◆ About this exercise: Your answer must be the records below repeated word for word, with no pictures in it.

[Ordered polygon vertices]
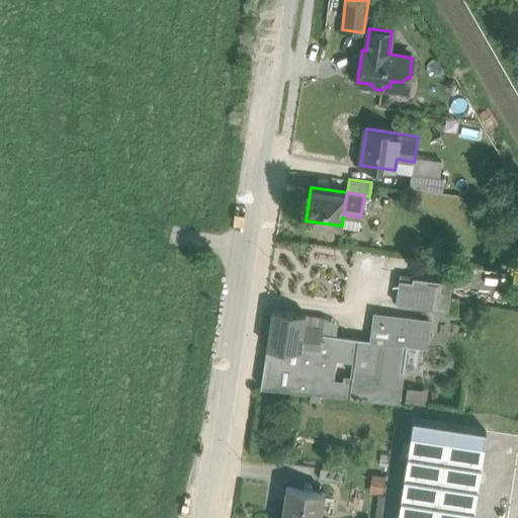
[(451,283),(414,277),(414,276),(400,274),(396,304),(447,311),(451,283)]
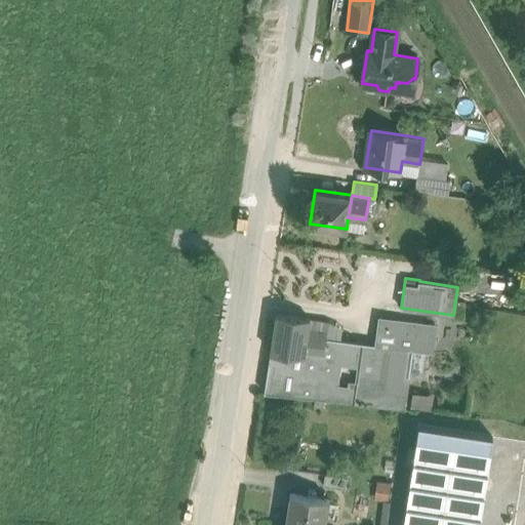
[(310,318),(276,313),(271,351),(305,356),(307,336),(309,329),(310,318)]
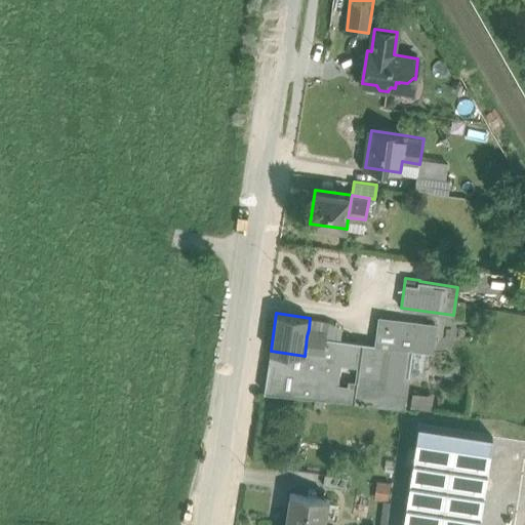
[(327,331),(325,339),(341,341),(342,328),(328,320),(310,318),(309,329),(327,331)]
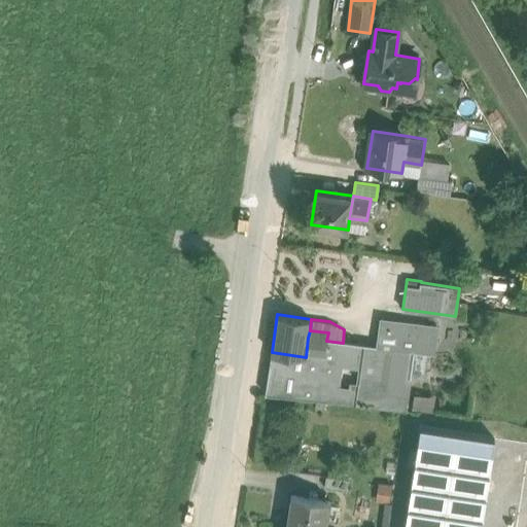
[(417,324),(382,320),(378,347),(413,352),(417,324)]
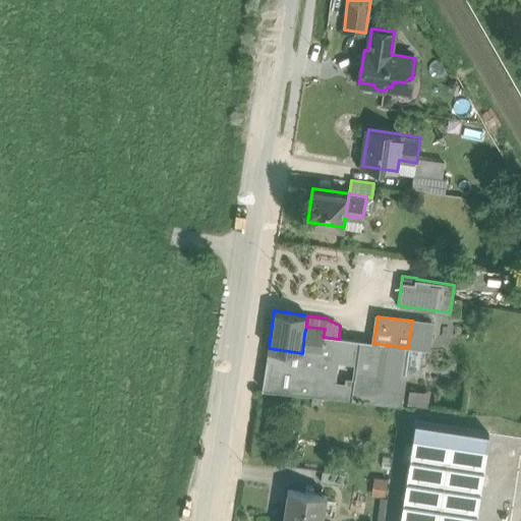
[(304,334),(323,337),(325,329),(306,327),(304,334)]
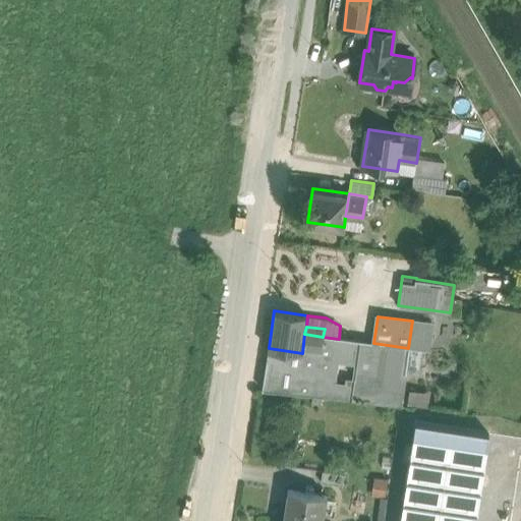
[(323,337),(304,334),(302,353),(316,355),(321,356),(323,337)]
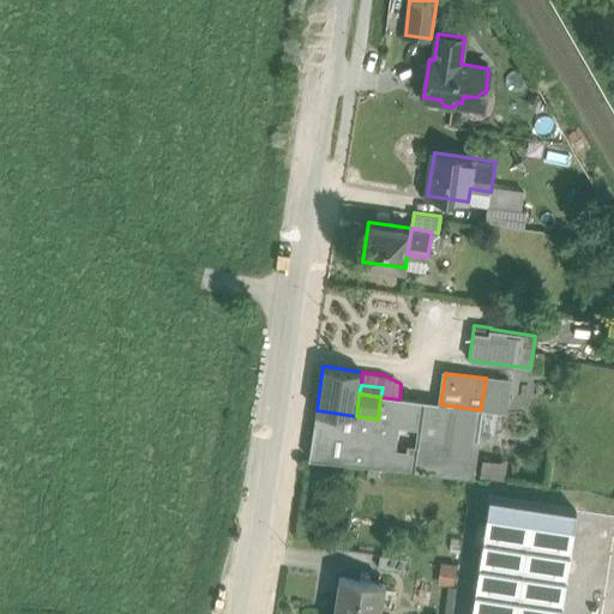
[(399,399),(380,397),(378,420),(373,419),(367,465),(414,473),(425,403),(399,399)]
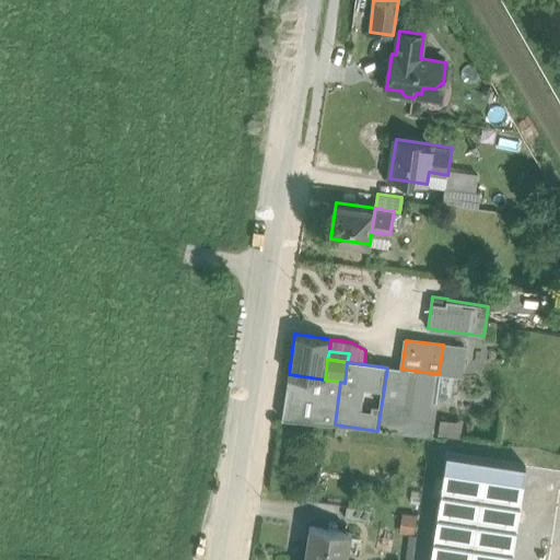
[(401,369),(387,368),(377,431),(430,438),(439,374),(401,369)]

◆ Exercise output:
[(451,283),(414,277),(414,276),(400,274),(396,304),(447,311),(451,283)]
[(310,318),(276,313),(271,351),(305,356),(307,336),(309,329),(310,318)]
[(327,331),(325,339),(341,341),(342,328),(328,320),(310,318),(309,329),(327,331)]
[(417,324),(382,320),(378,347),(413,352),(417,324)]
[(304,334),(323,337),(325,329),(306,327),(304,334)]
[(323,337),(304,334),(302,353),(316,355),(321,356),(323,337)]
[(399,399),(380,397),(378,420),(373,419),(367,465),(414,473),(425,403),(399,399)]
[(401,369),(387,368),(377,431),(430,438),(439,374),(401,369)]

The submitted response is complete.